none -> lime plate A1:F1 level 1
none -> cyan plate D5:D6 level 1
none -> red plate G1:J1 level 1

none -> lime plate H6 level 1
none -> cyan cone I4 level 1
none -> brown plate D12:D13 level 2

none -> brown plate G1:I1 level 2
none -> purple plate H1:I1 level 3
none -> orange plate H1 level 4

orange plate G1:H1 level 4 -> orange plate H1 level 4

■ ■ ■ ■

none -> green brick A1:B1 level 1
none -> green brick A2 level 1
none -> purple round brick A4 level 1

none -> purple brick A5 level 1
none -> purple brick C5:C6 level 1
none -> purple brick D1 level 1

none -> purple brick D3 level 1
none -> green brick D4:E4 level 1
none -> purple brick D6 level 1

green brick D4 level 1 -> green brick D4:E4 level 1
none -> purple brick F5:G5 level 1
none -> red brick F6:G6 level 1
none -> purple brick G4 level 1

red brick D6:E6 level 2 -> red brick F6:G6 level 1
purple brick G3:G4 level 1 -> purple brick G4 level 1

■ ■ ■ ■

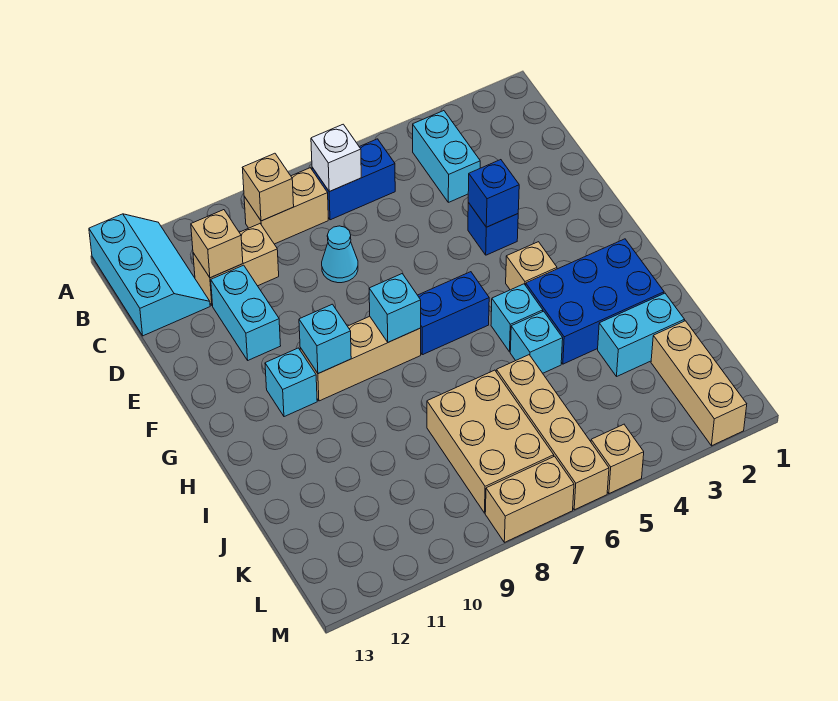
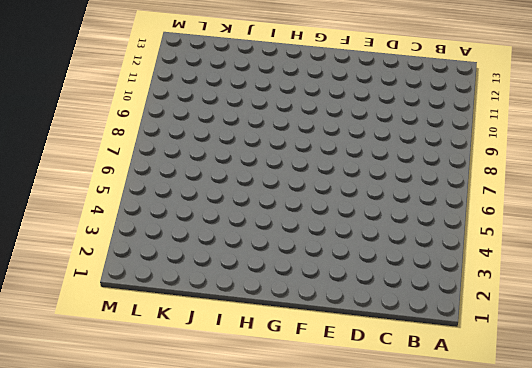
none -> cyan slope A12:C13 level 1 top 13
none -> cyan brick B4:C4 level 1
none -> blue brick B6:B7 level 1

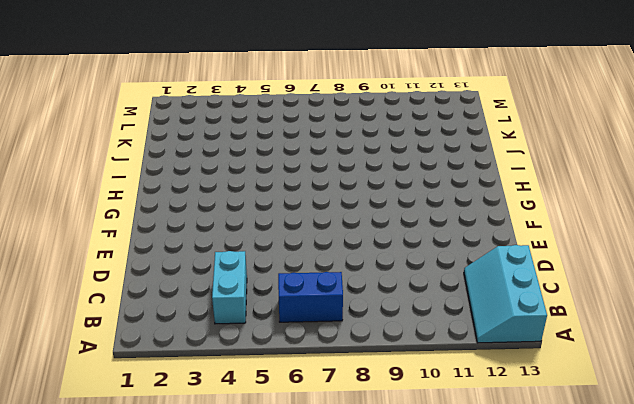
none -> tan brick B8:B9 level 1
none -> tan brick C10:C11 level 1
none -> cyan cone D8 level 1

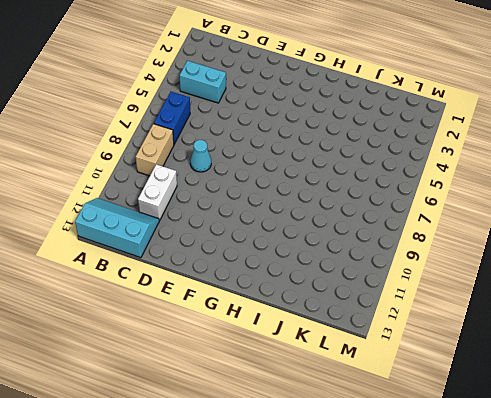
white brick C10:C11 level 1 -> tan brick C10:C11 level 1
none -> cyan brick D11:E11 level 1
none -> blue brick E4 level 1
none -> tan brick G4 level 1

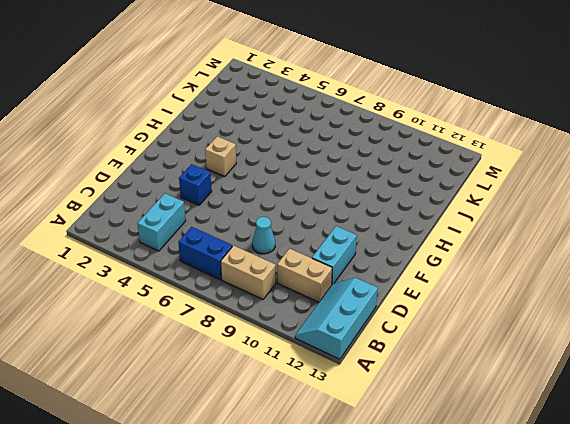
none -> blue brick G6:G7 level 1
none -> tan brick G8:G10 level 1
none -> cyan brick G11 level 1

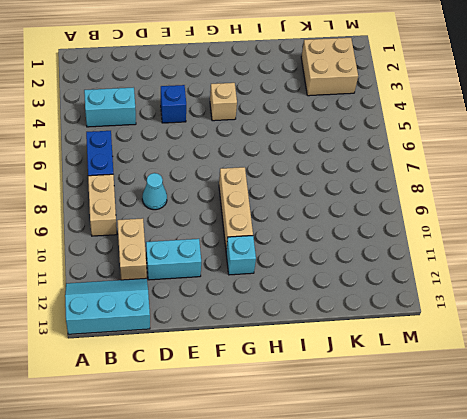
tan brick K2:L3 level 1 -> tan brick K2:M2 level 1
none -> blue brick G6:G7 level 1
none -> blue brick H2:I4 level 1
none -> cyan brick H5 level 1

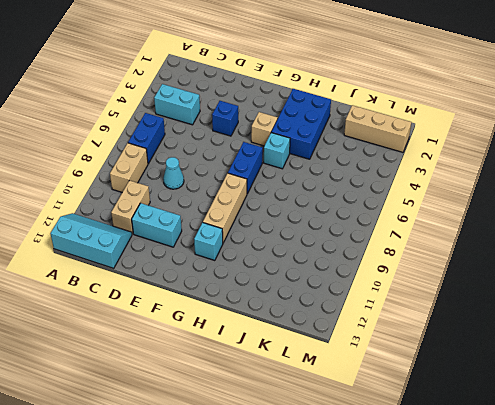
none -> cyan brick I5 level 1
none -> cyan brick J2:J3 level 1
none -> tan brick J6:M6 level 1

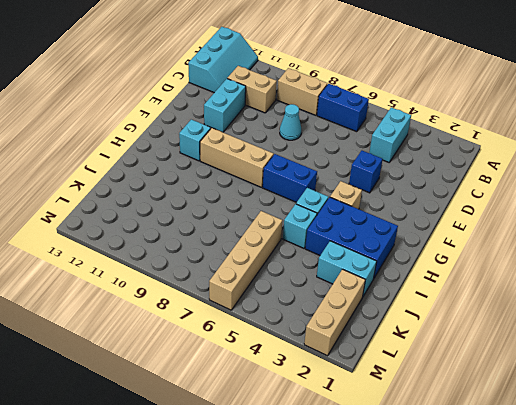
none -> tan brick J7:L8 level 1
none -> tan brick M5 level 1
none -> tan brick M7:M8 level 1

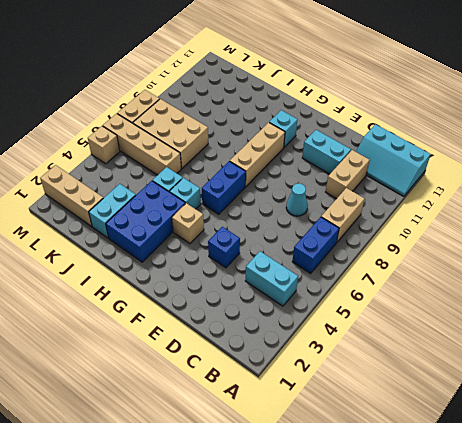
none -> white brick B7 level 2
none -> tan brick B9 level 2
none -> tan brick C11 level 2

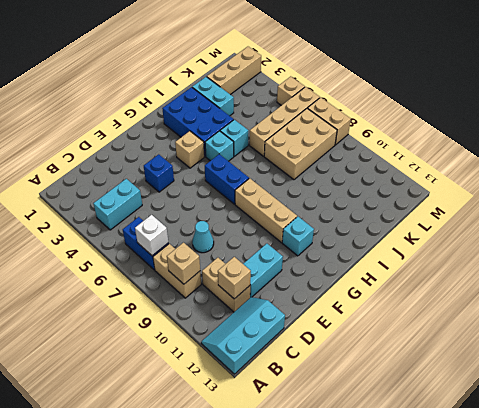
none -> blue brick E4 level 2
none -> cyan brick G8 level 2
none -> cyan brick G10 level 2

■ ■ ■ ■

◆ Task details ◆
All lines in the records above that contain "cyan" are to be reported.

◆ Exercise answer ◆
none -> cyan plate D5:D6 level 1
none -> cyan cone I4 level 1
none -> cyan slope A12:C13 level 1 top 13
none -> cyan brick B4:C4 level 1
none -> cyan cone D8 level 1
none -> cyan brick D11:E11 level 1
none -> cyan brick G11 level 1
none -> cyan brick H5 level 1
none -> cyan brick I5 level 1
none -> cyan brick J2:J3 level 1
none -> cyan brick G8 level 2
none -> cyan brick G10 level 2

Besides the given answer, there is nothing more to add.